■ Work item
Where the listing below reaches the line containing "C103: 1.5uF (plus DGND, minus 5V) -> none", start writing out lines exactly, and stop once the line containing "U104 pin OB: MB -> FWD" has been written.

■ Input material
*-*-*
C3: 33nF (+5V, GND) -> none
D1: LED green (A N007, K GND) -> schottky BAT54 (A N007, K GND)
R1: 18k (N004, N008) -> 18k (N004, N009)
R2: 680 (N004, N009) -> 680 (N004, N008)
*-*-*
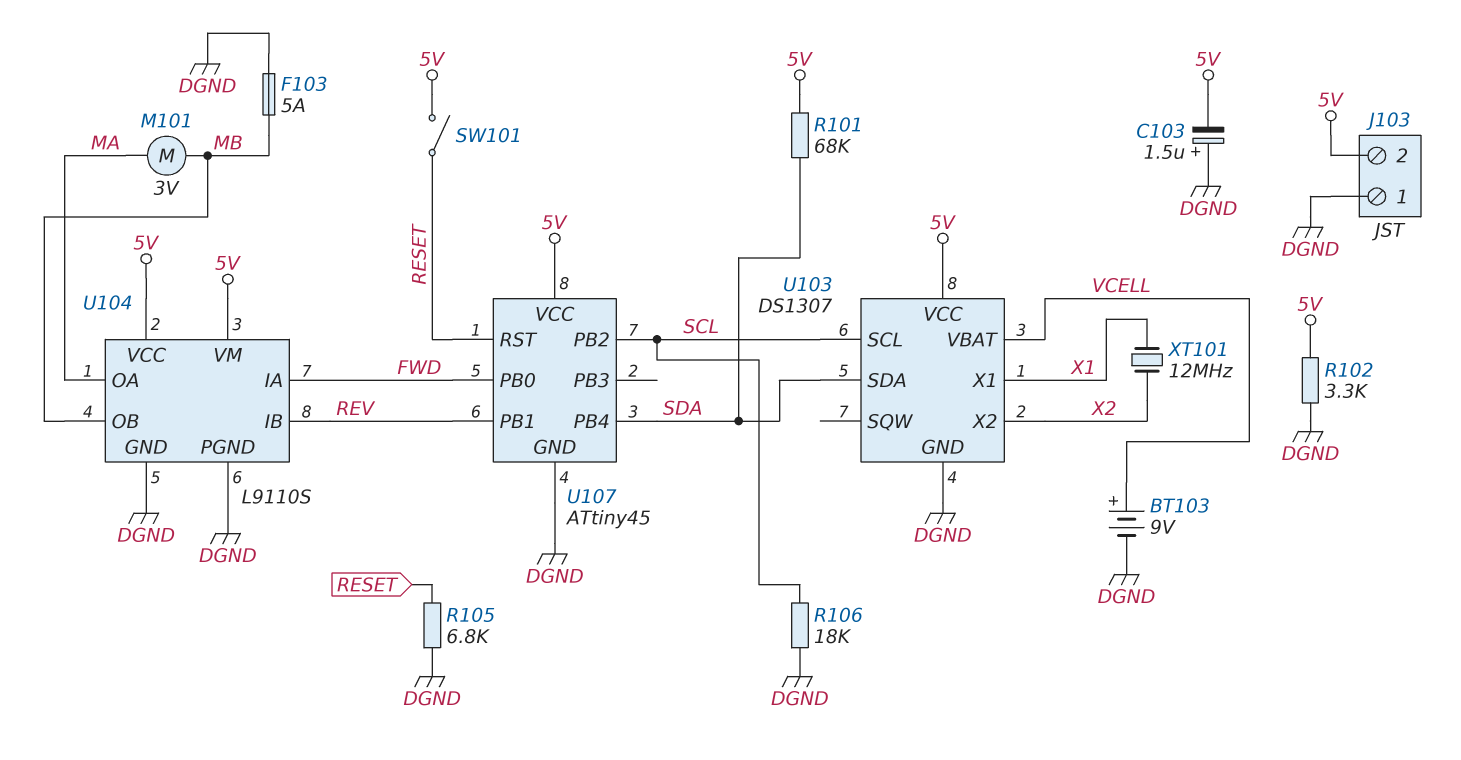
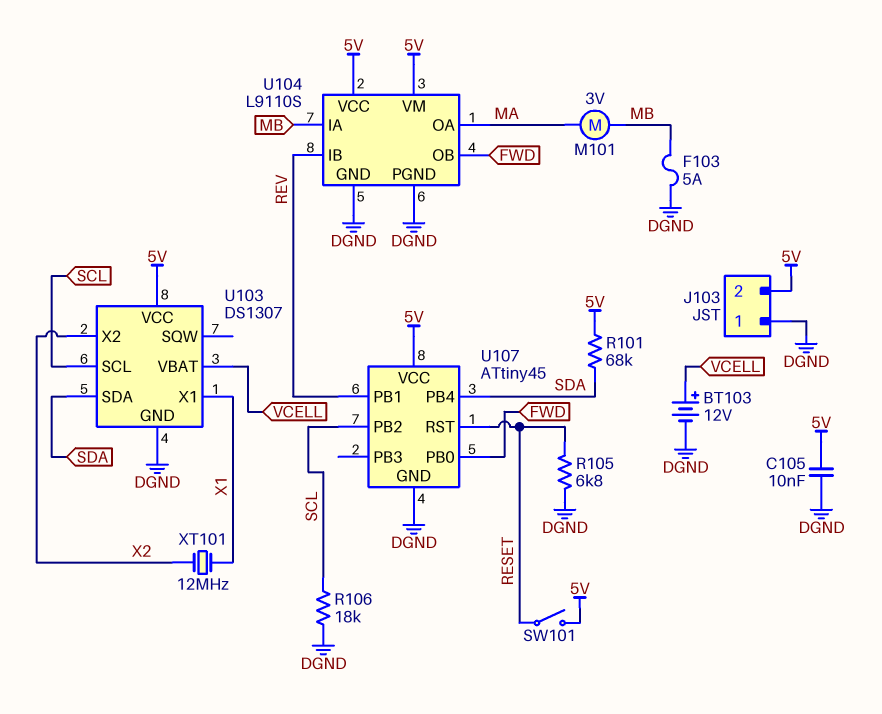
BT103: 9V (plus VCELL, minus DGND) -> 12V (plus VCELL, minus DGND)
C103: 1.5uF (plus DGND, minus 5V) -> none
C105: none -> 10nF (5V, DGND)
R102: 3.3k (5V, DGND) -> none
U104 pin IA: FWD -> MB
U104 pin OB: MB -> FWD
*-*-*
■ Result of this exercise
C103: 1.5uF (plus DGND, minus 5V) -> none
C105: none -> 10nF (5V, DGND)
R102: 3.3k (5V, DGND) -> none
U104 pin IA: FWD -> MB
U104 pin OB: MB -> FWD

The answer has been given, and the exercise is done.